- Work task: Output, exactly and in full, only the lines from the one containing "(768, 400) = (717, 532): grey" to the last line of the data. Pictures should not appear.

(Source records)
---*---
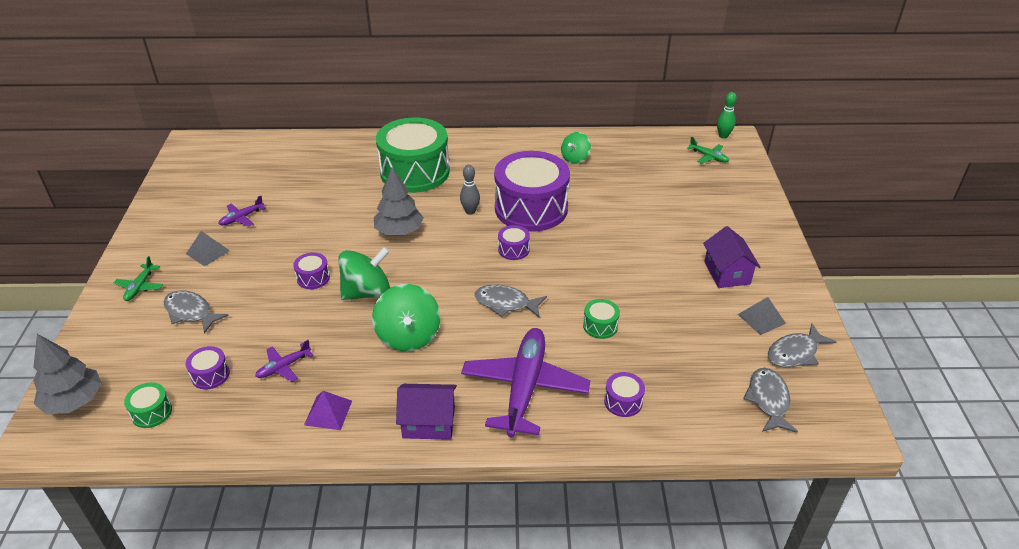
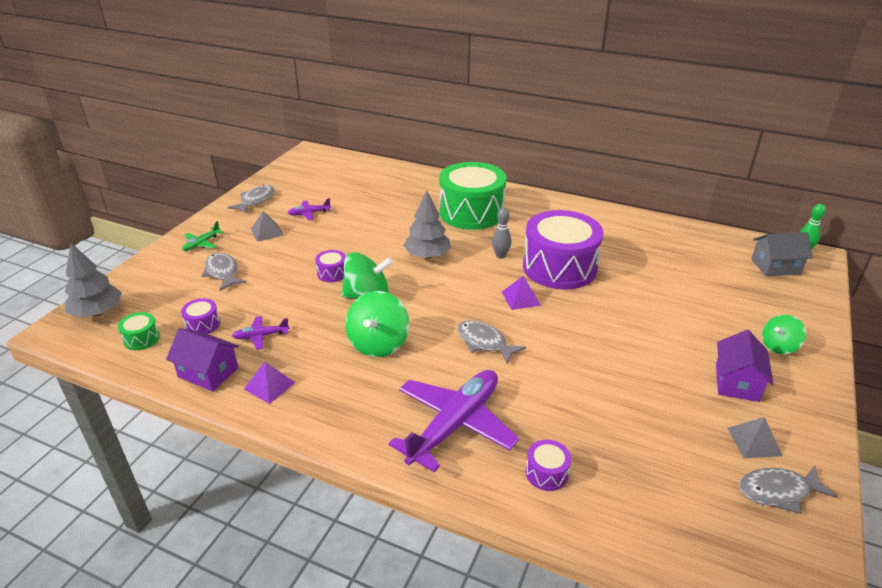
camera: 25 degrees right, 5 degrees down
(428, 422) = (347, 424): purple house -> purple house (208, 372)
(513, 249) = (521, 298): purple drum -> purple pyramid
(575, 158) = (629, 235): green spinning top -> green spinning top (779, 346)
(600, 326) = (565, 392): green drum -> none
(708, 157) = (775, 266): green plane -> grey house
(768, 400) = (717, 532): grey fish -> grey fish (256, 201)

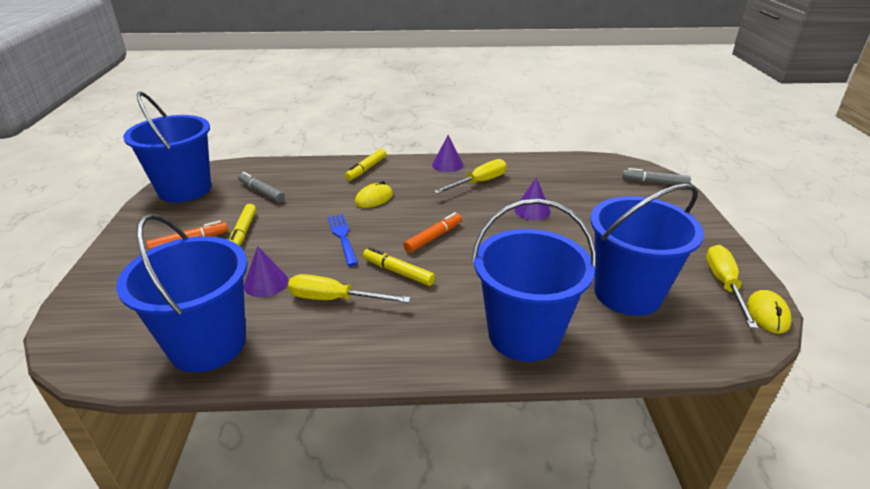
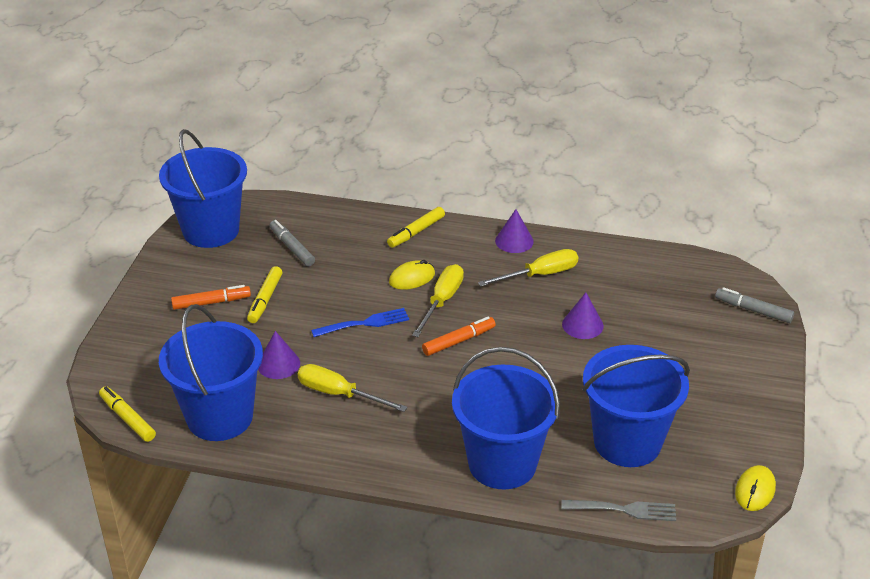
camera: 15 degrees right, 5 degrees up
(342, 237) = (364, 323): blue fork -> blue fork turned 75 degrees clockwise
(398, 272) = (408, 375): yellow marker -> yellow marker (127, 418)
(667, 357) = (624, 510): none -> grey fork
(724, 285) = (735, 452): yellow screwdriver -> yellow screwdriver (442, 301)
---*---
- Exercise answer:
(768, 400) = (717, 532): grey fish -> grey fish (256, 201)

camera: 15 degrees right, 5 degrees up
(342, 237) = (364, 323): blue fork -> blue fork turned 75 degrees clockwise
(398, 272) = (408, 375): yellow marker -> yellow marker (127, 418)
(667, 357) = (624, 510): none -> grey fork
(724, 285) = (735, 452): yellow screwdriver -> yellow screwdriver (442, 301)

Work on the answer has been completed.